▸ **WHAT THE TASK REQUIRES**:
Copy, with no pictures, the line that contains "(205, 381) = (186, 367): white" and each line after it down to the end of the entries below, exactly.

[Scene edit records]
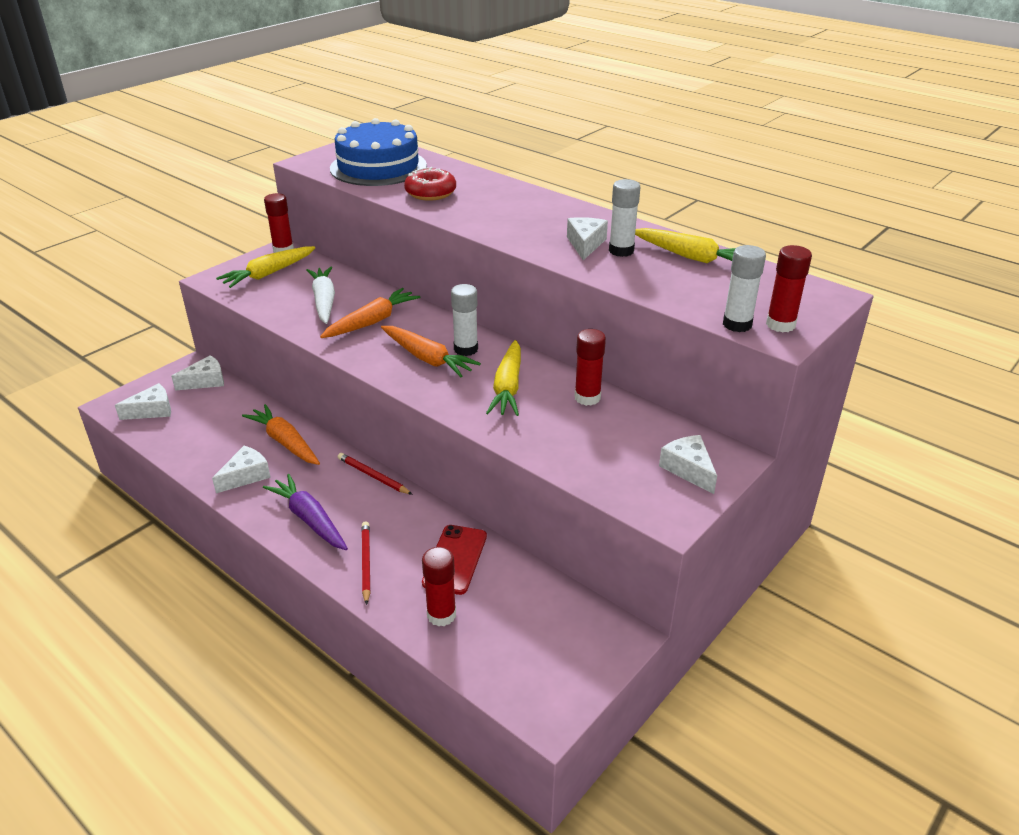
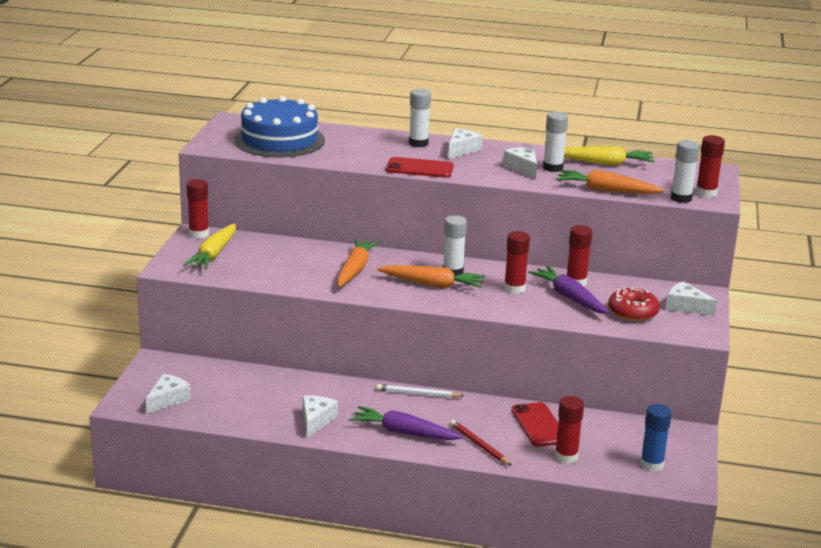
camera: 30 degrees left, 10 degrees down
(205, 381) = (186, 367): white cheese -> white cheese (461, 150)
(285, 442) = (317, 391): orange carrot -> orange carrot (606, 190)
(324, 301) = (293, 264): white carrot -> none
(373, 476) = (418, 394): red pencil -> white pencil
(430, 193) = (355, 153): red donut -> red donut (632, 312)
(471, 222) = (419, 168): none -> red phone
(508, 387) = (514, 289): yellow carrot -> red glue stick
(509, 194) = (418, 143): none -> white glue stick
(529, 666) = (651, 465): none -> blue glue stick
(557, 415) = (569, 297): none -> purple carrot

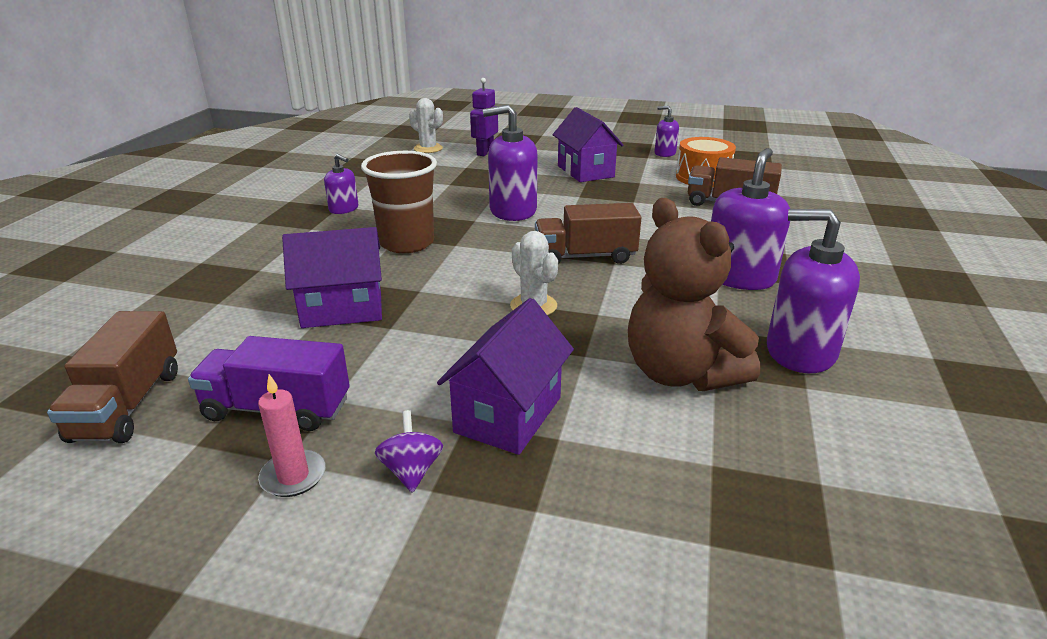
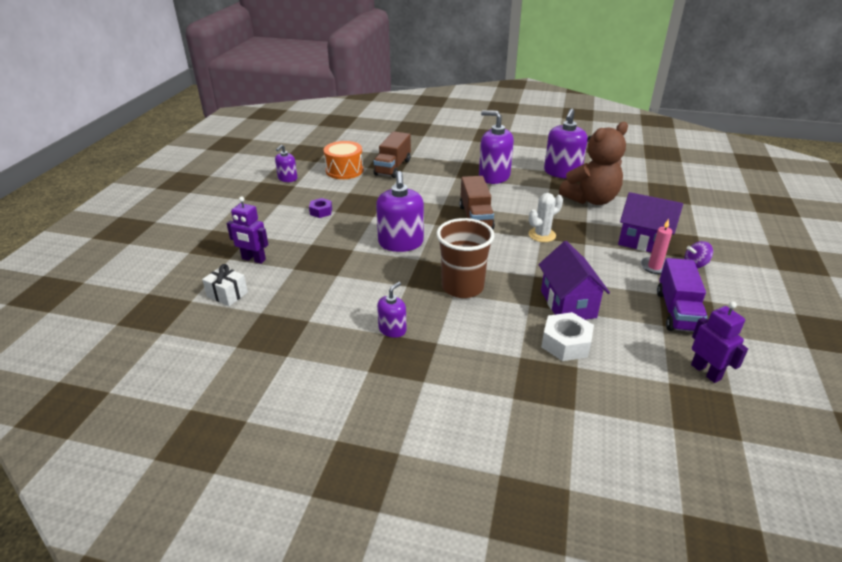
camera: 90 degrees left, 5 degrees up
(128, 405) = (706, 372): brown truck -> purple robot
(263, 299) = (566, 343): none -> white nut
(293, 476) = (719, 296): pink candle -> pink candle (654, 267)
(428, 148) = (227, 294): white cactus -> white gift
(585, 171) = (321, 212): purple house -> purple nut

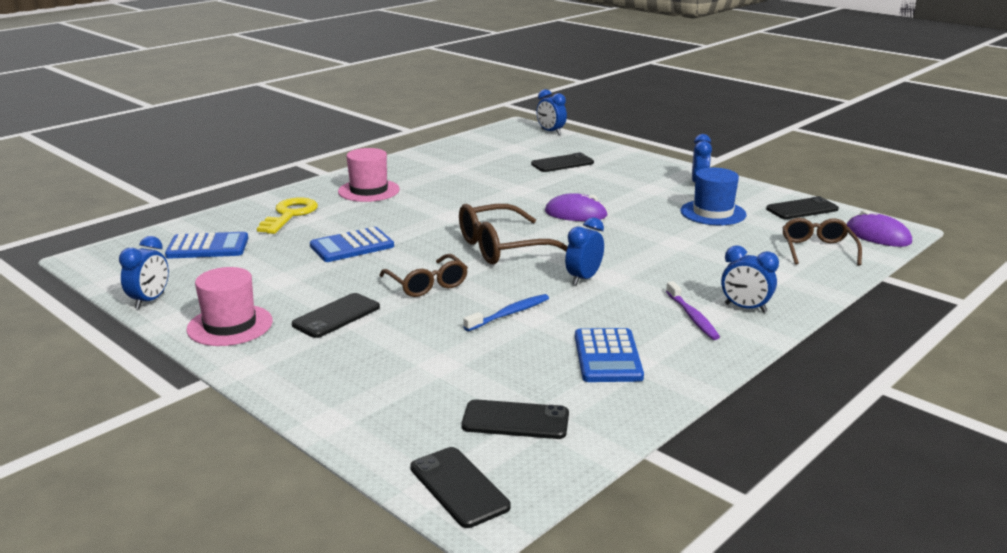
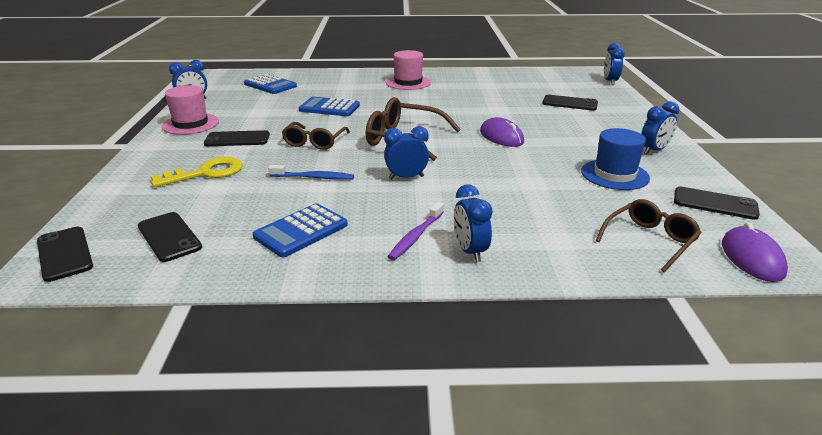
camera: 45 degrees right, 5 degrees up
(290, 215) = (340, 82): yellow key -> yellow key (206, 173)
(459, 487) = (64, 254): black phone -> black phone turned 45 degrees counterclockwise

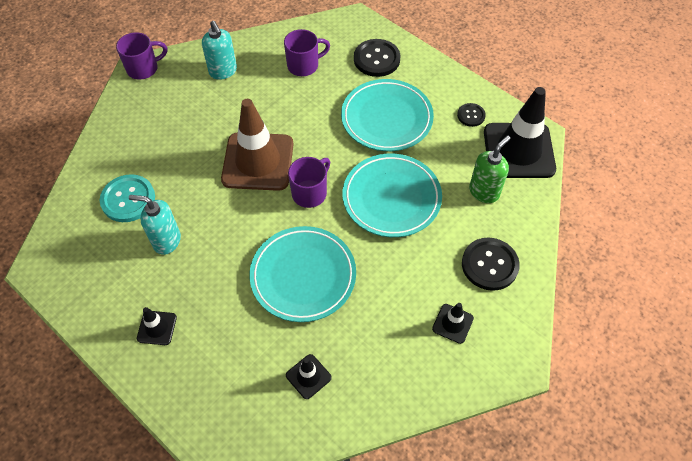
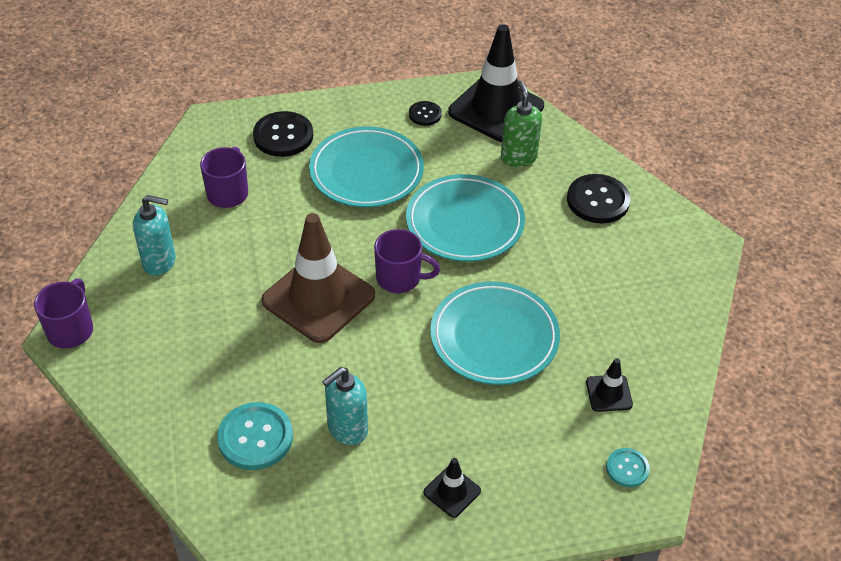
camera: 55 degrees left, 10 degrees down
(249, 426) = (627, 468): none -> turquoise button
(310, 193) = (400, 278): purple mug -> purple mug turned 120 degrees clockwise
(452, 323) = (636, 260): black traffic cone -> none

▸ **ANSWER TO THIS TASK**:
(205, 381) = (186, 367): white cheese -> white cheese (461, 150)
(285, 442) = (317, 391): orange carrot -> orange carrot (606, 190)
(324, 301) = (293, 264): white carrot -> none
(373, 476) = (418, 394): red pencil -> white pencil
(430, 193) = (355, 153): red donut -> red donut (632, 312)
(471, 222) = (419, 168): none -> red phone
(508, 387) = (514, 289): yellow carrot -> red glue stick
(509, 194) = (418, 143): none -> white glue stick
(529, 666) = (651, 465): none -> blue glue stick
(557, 415) = (569, 297): none -> purple carrot

camera: 90 degrees left, 5 degrees up
(128, 405) = (706, 372): brown truck -> purple robot
(263, 299) = (566, 343): none -> white nut
(293, 476) = (719, 296): pink candle -> pink candle (654, 267)
(428, 148) = (227, 294): white cactus -> white gift
(585, 171) = (321, 212): purple house -> purple nut

camera: 45 degrees right, 5 degrees up
(290, 215) = (340, 82): yellow key -> yellow key (206, 173)
(459, 487) = (64, 254): black phone -> black phone turned 45 degrees counterclockwise

camera: 55 degrees left, 10 degrees down
(249, 426) = (627, 468): none -> turquoise button
(310, 193) = (400, 278): purple mug -> purple mug turned 120 degrees clockwise
(452, 323) = (636, 260): black traffic cone -> none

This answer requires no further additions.